→ **LISTED ENTRIES**:
○ ○ ○ ○ ○ ○ ○

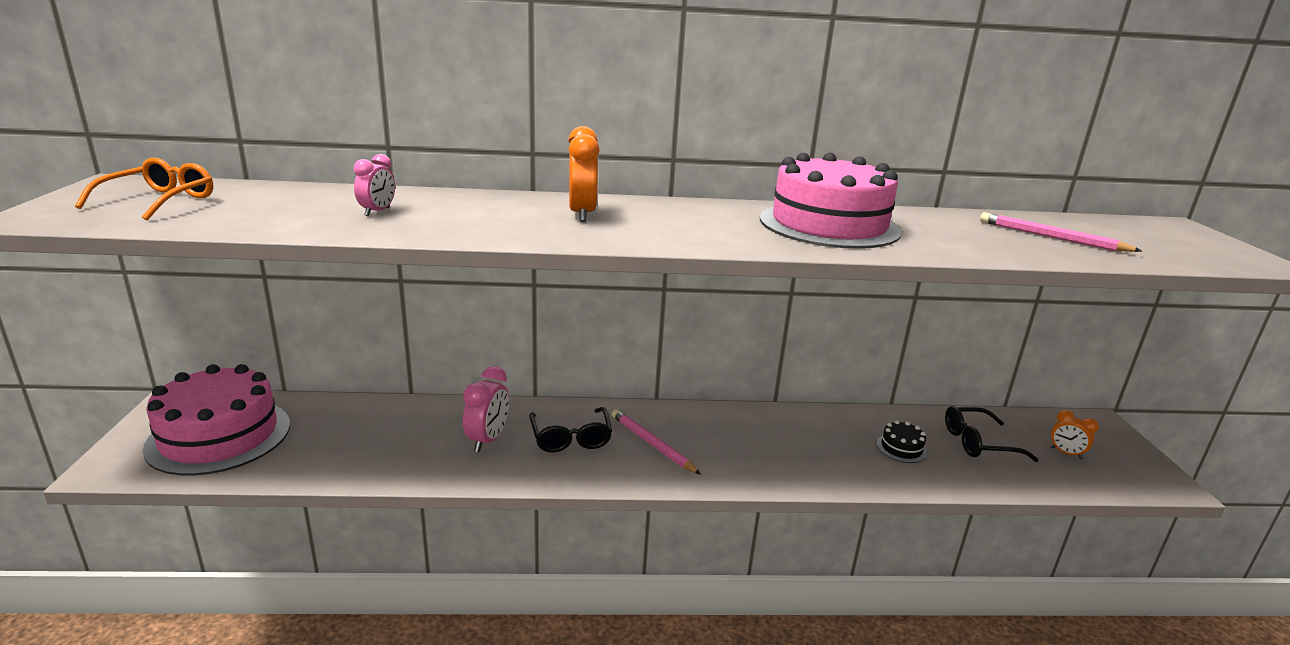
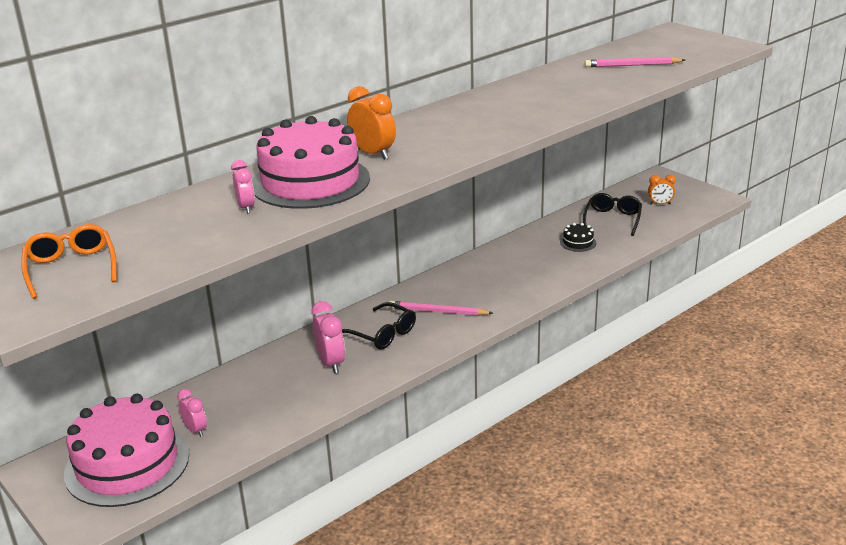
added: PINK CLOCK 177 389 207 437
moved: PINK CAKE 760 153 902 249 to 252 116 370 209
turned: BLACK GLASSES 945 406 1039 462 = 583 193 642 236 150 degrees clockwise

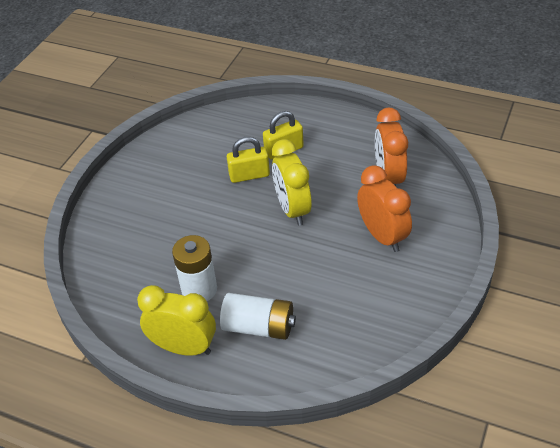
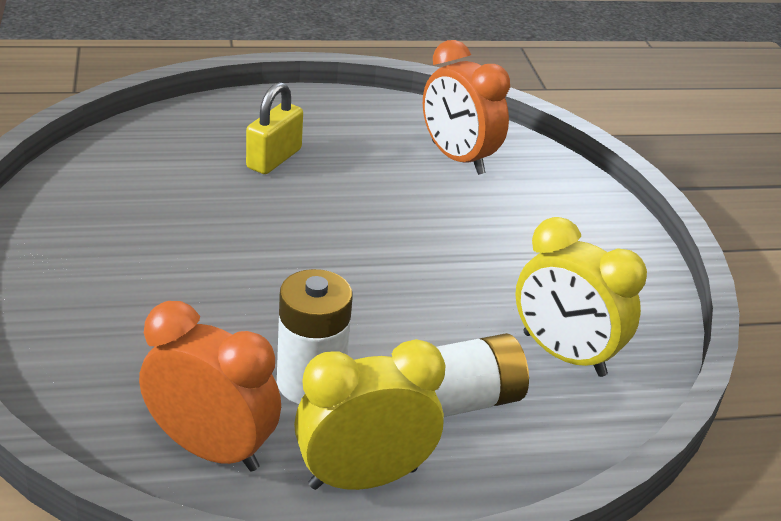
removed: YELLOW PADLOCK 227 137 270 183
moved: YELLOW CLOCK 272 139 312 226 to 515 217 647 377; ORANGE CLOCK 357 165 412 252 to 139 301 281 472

○ ○ ○ ○ ○ ○ ○

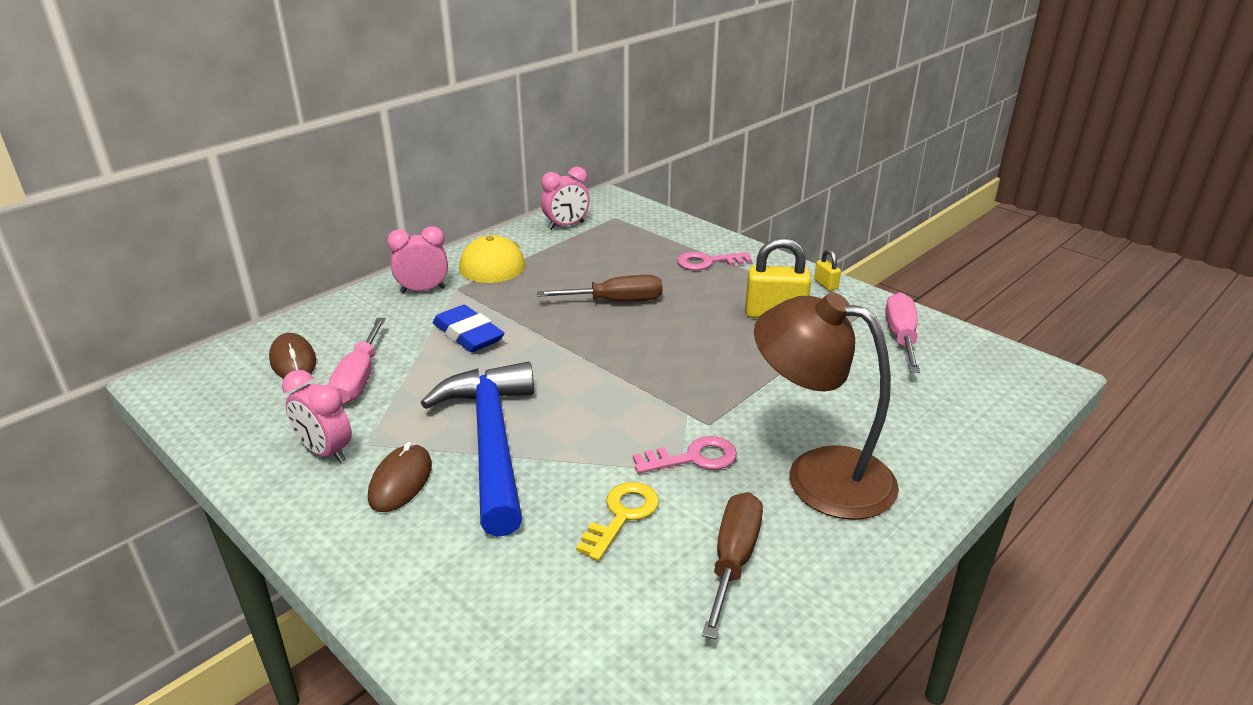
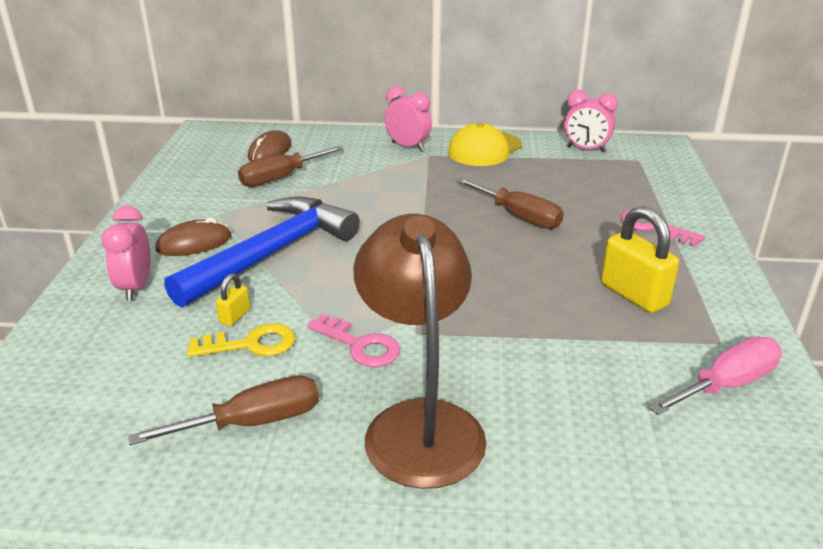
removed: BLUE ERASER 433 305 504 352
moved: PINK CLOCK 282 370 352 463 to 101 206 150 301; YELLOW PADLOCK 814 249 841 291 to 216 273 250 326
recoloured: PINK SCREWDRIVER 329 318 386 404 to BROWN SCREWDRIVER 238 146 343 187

○ ○ ○ ○ ○ ○ ○

Lines in the records above that carry the word "removed" are to be located and copied.

→ **OUTPUT BELOW**:
removed: YELLOW PADLOCK 227 137 270 183
removed: BLUE ERASER 433 305 504 352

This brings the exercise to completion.